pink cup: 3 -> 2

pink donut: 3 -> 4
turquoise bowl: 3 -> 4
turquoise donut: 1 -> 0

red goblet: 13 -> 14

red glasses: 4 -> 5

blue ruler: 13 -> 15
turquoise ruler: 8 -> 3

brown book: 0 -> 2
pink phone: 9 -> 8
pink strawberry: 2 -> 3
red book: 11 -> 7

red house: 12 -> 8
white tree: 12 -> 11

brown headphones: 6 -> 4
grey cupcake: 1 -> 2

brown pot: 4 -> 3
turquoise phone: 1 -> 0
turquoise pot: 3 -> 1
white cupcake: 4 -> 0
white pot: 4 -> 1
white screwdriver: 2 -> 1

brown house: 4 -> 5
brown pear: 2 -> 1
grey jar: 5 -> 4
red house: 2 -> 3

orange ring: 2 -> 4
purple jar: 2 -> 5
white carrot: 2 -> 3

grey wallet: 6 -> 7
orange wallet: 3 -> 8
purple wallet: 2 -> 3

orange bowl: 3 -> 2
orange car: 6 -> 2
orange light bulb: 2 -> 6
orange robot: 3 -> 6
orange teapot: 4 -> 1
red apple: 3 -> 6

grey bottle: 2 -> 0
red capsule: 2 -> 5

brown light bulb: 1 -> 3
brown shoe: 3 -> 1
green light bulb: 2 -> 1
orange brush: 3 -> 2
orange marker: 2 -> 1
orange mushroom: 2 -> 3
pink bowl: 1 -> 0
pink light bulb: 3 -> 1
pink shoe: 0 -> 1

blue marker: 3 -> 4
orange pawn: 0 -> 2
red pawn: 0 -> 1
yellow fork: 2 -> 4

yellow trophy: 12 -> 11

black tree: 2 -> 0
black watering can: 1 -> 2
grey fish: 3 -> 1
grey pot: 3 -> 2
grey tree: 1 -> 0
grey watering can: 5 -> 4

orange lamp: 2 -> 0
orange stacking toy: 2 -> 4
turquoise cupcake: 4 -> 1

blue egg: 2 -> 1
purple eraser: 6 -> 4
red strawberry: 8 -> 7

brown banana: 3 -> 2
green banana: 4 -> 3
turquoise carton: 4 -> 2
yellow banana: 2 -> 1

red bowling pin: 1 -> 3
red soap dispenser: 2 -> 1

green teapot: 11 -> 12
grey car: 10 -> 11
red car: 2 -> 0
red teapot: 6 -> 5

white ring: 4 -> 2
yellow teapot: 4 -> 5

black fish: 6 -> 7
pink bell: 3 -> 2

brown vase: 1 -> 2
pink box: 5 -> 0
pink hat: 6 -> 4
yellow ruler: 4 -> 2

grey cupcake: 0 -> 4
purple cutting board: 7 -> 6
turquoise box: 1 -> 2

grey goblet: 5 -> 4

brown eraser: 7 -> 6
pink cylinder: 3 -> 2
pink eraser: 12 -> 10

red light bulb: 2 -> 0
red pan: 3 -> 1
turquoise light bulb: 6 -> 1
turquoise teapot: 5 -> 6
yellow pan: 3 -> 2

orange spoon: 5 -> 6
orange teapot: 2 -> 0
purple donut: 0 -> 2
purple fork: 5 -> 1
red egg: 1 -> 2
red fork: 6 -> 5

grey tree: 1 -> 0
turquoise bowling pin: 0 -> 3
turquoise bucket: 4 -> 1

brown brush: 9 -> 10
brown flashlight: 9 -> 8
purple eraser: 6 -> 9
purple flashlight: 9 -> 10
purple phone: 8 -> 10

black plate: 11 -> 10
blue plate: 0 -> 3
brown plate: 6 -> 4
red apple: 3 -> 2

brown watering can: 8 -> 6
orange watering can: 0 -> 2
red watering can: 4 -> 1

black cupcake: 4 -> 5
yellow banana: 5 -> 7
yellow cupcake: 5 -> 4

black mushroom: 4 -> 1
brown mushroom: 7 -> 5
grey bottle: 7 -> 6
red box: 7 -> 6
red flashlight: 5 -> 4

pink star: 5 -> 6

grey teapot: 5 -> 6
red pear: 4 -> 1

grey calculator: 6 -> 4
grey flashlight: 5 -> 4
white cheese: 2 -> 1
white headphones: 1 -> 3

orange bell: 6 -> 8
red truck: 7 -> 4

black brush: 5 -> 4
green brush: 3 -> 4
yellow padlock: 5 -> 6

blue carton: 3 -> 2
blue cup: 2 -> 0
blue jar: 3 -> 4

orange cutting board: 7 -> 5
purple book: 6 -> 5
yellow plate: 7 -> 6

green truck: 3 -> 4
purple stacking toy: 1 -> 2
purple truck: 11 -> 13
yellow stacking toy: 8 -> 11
---+---
What is being asked » Scan the entries above for the word "eraser" and collect each line holding it.

Response to this task »
purple eraser: 6 -> 4
brown eraser: 7 -> 6
pink eraser: 12 -> 10
purple eraser: 6 -> 9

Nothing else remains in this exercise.